Using the listing below, set down each line from the line containing "blue round brick H15:I16" through the line containing "green brick M3:M4", both ends included, exactly and with nothing added.

*** Extracted data Section Begins ***

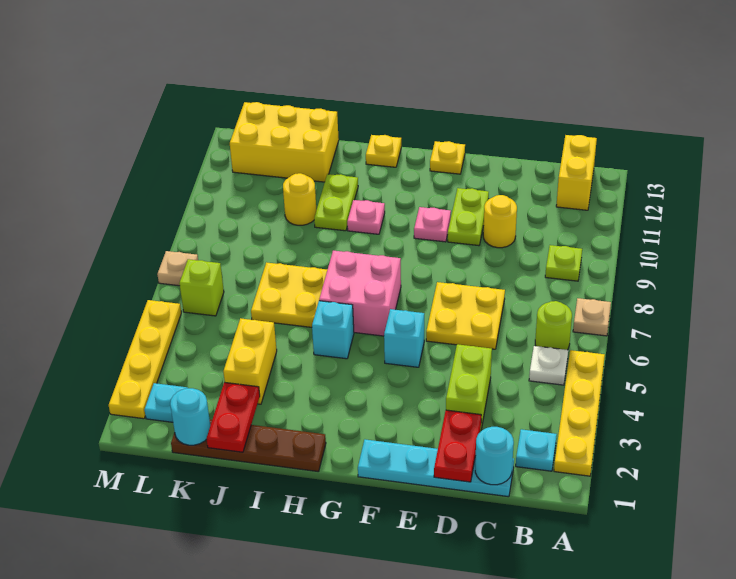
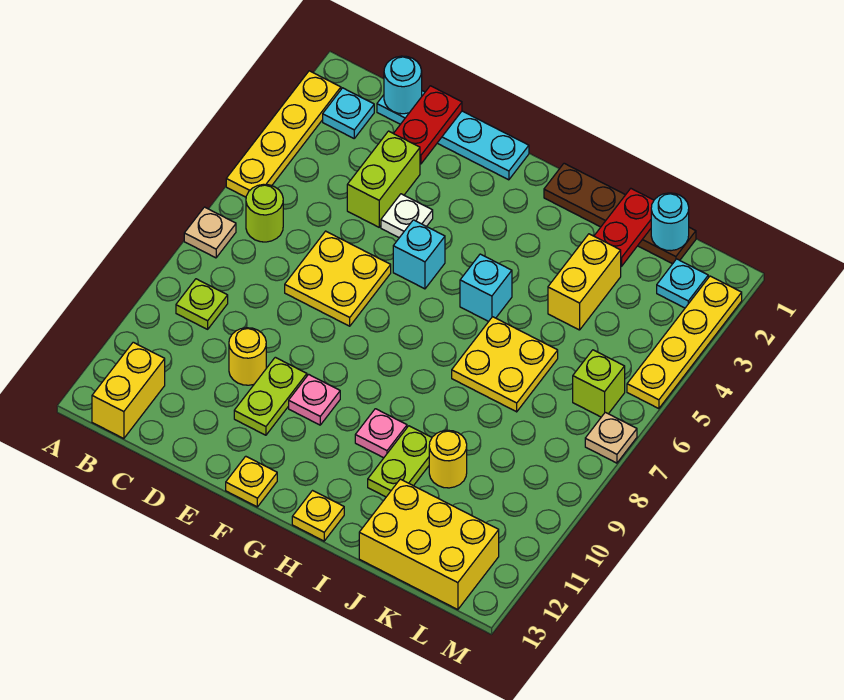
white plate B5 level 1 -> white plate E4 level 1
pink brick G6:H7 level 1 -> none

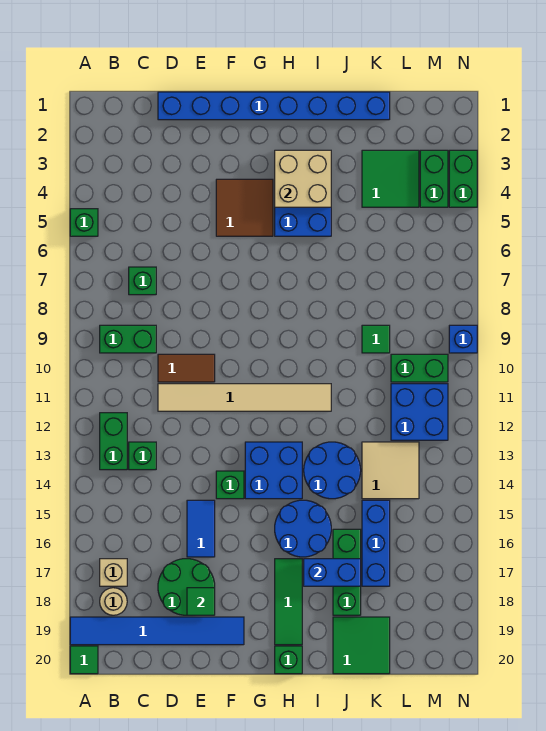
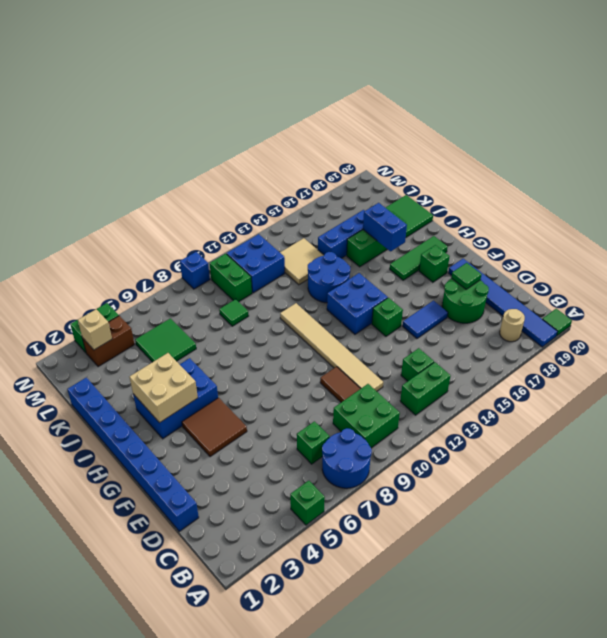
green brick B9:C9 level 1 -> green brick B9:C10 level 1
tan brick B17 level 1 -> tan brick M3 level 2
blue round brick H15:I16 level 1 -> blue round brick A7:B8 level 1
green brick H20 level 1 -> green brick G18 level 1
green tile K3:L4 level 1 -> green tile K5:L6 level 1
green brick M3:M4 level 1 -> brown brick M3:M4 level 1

*** Extracted data Section Ends ***
*** Extracted data Section Begins ***

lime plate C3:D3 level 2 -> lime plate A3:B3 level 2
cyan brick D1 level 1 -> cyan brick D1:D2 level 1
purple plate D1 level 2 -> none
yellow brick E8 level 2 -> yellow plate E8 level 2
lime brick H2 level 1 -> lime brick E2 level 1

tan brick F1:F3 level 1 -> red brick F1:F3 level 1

*** Extracted data Section Ends ***

→ Expected answer:
blue round brick H15:I16 level 1 -> blue round brick A7:B8 level 1
green brick H20 level 1 -> green brick G18 level 1
green tile K3:L4 level 1 -> green tile K5:L6 level 1
green brick M3:M4 level 1 -> brown brick M3:M4 level 1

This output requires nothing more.